DATA section start
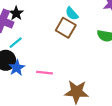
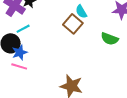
pink line: (44, 73) -> (19, 66), moved

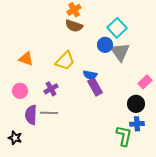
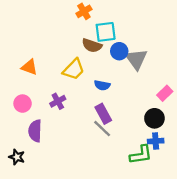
brown semicircle: (74, 26) -> (92, 46), moved
cyan square: (117, 28) -> (106, 32), moved, turned 36
purple rectangle: (95, 87) -> (103, 114), moved
gray line: (49, 113) -> (102, 129), moved, turned 42
green L-shape: (124, 136) -> (141, 155), turned 70

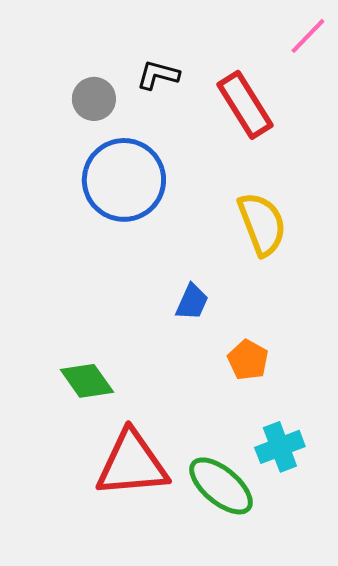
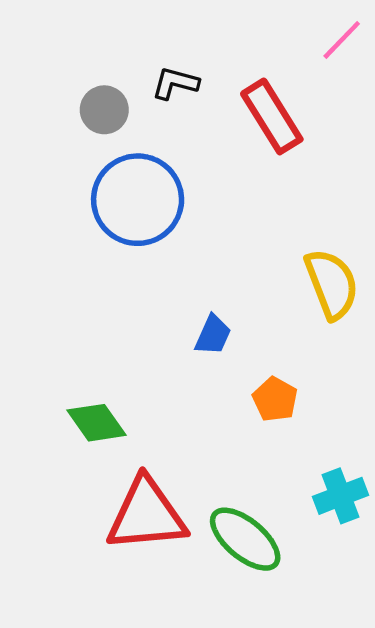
DATA section end
**WHAT THE TASK REQUIRES:** A word-for-word copy is needed of the lines from the line holding "purple rectangle: (95, 87)" through the end of the records, both included, excluding every picture.

**RESPONSE AREA:**
purple rectangle: (95, 87) -> (103, 114), moved
gray line: (49, 113) -> (102, 129), moved, turned 42
green L-shape: (124, 136) -> (141, 155), turned 70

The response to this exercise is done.